■ Entries provided
####################
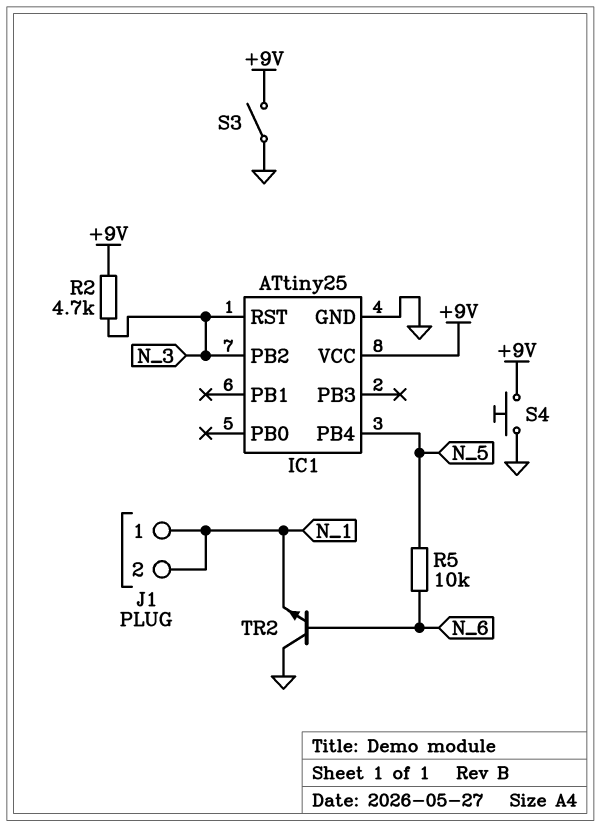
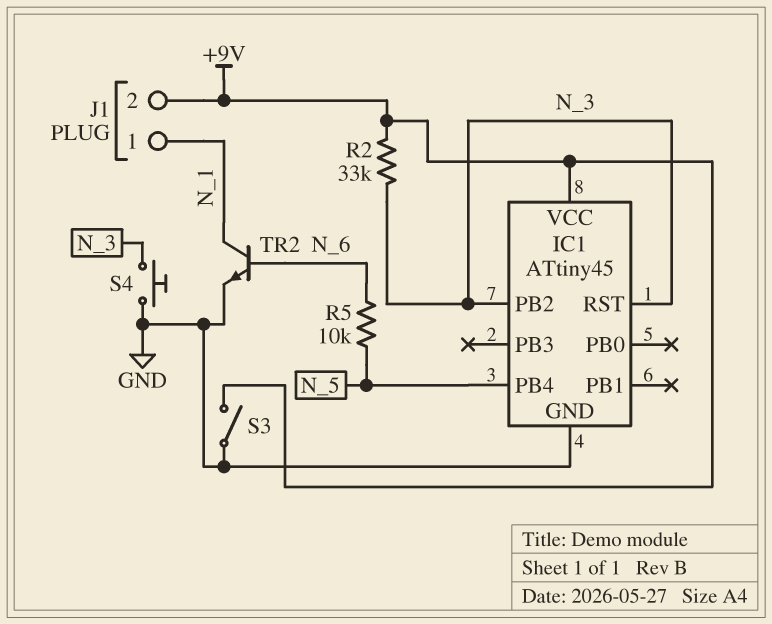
IC1: ATtiny25 -> ATtiny45
J1 pin 2: N_1 -> +9V
R2: 4.7k (+9V, N_3) -> 33k (+9V, N_3)
S4: button (+9V, GND) -> button (GND, N_3)
TR2: NPN (B N_6, C GND, E N_1) -> NPN (B N_6, C N_1, E GND)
####################
■ Problem details
Restate the material word for word, minus pictures.

■ Result of the task
IC1: ATtiny25 -> ATtiny45
J1 pin 2: N_1 -> +9V
R2: 4.7k (+9V, N_3) -> 33k (+9V, N_3)
S4: button (+9V, GND) -> button (GND, N_3)
TR2: NPN (B N_6, C GND, E N_1) -> NPN (B N_6, C N_1, E GND)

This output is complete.